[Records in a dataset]
* * * * * * *
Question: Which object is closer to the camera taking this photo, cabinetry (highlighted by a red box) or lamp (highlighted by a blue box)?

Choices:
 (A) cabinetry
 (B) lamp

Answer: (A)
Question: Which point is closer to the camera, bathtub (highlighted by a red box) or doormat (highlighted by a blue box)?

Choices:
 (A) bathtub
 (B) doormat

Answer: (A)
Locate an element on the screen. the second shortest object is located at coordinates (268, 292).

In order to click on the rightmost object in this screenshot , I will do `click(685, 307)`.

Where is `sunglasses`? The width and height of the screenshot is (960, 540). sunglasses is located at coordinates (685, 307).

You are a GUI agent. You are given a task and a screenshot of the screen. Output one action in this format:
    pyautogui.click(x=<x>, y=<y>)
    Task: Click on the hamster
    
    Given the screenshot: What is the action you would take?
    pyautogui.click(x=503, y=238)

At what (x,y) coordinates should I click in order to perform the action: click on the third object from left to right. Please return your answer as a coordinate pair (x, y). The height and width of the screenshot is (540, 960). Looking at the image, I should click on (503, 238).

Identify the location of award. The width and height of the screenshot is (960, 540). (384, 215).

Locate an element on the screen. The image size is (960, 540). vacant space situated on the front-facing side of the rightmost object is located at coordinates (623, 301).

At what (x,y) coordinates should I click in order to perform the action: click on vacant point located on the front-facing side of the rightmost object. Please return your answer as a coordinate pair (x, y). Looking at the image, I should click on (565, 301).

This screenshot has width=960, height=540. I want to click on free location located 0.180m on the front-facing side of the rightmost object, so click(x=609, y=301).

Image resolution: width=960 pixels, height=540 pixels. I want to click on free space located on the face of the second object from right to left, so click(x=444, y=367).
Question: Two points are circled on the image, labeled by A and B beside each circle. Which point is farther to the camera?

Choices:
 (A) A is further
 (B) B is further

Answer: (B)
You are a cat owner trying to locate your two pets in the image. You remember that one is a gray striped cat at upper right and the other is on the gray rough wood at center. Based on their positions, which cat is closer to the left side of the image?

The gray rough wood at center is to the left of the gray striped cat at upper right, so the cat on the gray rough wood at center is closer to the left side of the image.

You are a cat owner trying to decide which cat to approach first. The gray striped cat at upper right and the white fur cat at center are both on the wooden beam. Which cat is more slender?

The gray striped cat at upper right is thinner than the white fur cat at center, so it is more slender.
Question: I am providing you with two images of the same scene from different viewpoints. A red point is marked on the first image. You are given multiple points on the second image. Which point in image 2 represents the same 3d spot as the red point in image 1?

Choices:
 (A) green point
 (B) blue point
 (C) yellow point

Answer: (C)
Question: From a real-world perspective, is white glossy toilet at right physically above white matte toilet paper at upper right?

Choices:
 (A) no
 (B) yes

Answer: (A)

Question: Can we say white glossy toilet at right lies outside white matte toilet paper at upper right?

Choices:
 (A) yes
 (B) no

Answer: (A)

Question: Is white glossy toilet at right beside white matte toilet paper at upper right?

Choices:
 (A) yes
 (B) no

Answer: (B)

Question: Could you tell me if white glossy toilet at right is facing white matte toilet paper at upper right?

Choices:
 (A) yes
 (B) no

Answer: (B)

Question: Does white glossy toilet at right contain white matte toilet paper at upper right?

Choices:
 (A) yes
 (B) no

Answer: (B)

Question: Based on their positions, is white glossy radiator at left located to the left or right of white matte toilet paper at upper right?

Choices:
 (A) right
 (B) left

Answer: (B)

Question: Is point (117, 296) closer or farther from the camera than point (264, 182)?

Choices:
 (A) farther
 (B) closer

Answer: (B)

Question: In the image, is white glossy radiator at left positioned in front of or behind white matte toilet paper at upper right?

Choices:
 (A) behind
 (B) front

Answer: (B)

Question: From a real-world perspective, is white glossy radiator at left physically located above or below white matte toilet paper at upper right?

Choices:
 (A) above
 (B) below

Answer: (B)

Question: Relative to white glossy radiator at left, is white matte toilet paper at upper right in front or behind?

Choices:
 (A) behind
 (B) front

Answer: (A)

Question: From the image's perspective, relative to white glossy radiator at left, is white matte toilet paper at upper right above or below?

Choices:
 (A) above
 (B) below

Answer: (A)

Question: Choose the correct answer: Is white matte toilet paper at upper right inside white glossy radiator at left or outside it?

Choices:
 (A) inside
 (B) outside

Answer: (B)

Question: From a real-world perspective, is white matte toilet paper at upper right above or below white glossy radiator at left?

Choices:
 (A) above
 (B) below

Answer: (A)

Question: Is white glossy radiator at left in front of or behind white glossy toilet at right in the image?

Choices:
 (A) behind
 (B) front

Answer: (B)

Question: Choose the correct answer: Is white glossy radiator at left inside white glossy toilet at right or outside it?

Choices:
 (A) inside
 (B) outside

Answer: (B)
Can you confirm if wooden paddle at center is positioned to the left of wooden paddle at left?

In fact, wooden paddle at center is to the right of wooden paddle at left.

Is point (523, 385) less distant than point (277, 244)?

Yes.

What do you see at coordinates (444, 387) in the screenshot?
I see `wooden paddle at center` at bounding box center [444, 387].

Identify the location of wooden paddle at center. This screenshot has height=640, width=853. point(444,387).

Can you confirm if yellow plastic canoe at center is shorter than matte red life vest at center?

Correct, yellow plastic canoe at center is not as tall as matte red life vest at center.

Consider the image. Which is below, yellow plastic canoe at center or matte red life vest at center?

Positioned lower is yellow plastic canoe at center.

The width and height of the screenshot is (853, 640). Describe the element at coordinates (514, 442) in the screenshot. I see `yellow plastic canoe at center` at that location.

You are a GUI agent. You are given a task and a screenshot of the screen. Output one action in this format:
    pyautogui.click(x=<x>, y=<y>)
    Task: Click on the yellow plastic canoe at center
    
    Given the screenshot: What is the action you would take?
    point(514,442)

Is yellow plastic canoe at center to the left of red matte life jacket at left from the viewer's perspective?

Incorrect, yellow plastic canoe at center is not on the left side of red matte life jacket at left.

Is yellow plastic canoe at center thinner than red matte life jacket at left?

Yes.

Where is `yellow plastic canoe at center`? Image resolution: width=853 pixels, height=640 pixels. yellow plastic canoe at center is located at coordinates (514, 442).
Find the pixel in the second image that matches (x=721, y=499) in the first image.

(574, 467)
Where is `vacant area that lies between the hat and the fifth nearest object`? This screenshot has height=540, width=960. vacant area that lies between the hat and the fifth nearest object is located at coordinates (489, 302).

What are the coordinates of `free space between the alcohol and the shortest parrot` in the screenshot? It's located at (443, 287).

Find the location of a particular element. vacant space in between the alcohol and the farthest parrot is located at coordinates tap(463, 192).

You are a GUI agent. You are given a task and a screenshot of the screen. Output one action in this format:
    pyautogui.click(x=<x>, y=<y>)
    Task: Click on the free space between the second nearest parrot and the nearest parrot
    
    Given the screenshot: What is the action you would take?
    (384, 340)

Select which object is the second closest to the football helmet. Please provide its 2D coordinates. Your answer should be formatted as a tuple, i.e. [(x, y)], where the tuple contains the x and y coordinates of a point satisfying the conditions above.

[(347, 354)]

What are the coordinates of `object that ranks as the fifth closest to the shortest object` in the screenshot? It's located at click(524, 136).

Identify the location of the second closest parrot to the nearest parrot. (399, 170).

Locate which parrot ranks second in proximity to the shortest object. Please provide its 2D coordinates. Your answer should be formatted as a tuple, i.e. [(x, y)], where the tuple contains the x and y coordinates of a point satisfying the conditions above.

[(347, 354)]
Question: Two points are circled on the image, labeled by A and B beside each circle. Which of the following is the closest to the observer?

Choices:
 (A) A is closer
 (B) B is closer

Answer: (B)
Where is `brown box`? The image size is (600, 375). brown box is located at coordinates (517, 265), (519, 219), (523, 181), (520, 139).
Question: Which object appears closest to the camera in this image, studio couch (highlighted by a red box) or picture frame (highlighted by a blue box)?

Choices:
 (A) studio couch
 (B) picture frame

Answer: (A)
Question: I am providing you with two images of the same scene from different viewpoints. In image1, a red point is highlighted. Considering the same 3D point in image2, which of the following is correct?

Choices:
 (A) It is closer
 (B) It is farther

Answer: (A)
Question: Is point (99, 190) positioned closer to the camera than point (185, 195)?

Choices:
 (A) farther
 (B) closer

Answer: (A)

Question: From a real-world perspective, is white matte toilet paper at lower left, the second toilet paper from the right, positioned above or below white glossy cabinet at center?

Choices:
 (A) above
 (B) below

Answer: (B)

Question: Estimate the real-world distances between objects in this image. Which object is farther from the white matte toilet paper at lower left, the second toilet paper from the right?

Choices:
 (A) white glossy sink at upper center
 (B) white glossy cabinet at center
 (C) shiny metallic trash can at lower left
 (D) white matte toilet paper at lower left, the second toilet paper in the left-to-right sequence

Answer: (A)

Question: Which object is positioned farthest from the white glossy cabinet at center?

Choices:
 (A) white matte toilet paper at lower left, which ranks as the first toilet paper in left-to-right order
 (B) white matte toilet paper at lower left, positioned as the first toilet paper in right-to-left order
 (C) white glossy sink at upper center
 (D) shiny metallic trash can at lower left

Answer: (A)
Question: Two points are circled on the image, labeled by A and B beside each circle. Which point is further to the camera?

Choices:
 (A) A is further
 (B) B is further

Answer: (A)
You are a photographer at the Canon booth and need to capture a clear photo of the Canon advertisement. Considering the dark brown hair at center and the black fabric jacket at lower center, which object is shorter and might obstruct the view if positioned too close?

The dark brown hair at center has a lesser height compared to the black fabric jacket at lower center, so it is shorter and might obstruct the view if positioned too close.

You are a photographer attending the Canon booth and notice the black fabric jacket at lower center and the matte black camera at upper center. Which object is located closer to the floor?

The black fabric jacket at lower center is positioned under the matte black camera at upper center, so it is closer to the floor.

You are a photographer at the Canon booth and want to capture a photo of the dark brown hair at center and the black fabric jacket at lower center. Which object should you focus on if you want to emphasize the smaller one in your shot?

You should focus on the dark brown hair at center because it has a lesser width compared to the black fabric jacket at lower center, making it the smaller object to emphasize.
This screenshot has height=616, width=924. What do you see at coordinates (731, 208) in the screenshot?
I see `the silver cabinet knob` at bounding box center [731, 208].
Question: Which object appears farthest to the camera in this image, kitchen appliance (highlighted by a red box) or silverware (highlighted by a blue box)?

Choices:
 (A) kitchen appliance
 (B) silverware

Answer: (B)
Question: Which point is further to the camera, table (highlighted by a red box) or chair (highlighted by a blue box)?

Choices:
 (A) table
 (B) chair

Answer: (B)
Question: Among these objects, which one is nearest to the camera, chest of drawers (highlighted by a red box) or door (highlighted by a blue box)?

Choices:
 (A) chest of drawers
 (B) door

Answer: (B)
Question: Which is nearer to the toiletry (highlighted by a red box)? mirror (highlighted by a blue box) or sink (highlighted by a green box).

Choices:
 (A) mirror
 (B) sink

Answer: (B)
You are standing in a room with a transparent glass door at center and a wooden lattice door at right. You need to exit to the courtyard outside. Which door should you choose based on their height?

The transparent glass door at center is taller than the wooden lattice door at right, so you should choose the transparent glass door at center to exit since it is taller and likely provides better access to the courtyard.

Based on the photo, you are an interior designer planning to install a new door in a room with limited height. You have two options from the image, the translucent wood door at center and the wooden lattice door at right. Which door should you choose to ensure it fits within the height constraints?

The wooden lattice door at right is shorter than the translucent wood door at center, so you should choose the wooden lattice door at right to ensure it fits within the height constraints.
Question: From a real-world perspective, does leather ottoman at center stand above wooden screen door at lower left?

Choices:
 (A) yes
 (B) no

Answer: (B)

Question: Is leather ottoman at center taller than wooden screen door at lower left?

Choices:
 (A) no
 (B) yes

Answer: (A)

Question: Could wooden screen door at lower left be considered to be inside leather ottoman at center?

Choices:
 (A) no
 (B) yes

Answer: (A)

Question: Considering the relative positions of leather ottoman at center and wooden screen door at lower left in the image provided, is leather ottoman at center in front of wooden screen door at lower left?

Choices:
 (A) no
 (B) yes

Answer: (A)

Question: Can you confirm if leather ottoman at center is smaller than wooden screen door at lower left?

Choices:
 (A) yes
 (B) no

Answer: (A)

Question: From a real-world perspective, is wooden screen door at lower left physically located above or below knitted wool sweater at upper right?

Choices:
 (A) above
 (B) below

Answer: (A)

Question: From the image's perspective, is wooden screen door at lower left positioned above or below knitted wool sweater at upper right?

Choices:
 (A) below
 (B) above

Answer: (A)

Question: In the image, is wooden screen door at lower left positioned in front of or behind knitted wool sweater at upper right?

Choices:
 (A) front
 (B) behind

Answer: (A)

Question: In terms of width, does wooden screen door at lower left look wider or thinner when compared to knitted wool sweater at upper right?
* * * * * * *
▶ **Problem description**
Return every line of the records above that contains the word "room".

▶ **Response**
You are standing in a room with a transparent glass door at center and a wooden lattice door at right. You need to exit to the courtyard outside. Which door should you choose based on their height?
Based on the photo, you are an interior designer planning to install a new door in a room with limited height. You have two options from the image, the translucent wood door at center and the wooden lattice door at right. Which door should you choose to ensure it fits within the height constraints?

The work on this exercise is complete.